··· Data supplied

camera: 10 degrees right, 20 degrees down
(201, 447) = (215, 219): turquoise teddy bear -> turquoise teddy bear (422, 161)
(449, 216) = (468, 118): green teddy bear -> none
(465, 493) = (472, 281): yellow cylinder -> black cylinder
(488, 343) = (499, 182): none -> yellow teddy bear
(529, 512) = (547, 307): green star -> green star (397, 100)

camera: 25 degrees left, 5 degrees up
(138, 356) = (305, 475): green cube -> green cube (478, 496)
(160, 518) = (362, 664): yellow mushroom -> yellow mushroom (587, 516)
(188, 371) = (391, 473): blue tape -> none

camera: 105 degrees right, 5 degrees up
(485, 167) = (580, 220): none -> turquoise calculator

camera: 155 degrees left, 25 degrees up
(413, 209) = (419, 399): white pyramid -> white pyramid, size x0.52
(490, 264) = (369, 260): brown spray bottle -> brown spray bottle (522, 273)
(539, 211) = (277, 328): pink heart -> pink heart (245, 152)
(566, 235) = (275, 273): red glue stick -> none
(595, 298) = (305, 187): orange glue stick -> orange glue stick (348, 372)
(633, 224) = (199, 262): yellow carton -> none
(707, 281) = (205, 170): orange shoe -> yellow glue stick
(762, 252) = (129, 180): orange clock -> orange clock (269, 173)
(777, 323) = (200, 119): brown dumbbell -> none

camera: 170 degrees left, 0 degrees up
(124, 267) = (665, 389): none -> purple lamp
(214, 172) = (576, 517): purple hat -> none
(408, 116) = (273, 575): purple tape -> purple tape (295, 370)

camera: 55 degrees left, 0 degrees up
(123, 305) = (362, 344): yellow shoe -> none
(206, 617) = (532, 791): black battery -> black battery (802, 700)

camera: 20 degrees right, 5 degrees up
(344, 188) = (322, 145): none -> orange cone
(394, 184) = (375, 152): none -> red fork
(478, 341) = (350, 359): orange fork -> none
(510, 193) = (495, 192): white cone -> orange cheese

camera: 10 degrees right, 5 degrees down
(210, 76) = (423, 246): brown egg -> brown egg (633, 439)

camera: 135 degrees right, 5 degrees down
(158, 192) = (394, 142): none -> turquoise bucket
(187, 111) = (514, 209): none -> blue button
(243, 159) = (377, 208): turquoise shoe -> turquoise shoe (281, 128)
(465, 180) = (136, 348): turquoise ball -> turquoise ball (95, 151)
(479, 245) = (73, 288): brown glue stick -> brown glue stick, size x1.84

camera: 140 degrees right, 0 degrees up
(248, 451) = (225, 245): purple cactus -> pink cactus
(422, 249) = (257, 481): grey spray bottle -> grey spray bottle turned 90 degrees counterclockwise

······

What you have to do :: Would you print exactly, and only, the lines of the data above from the line with "(214, 172) = (576, 517): purple hat -> none" through the line with "camera: 10 degrees right, 5 degrees down", inclusive?

Solution for this exercise ::
(214, 172) = (576, 517): purple hat -> none
(408, 116) = (273, 575): purple tape -> purple tape (295, 370)

camera: 55 degrees left, 0 degrees up
(123, 305) = (362, 344): yellow shoe -> none
(206, 617) = (532, 791): black battery -> black battery (802, 700)

camera: 20 degrees right, 5 degrees up
(344, 188) = (322, 145): none -> orange cone
(394, 184) = (375, 152): none -> red fork
(478, 341) = (350, 359): orange fork -> none
(510, 193) = (495, 192): white cone -> orange cheese

camera: 10 degrees right, 5 degrees down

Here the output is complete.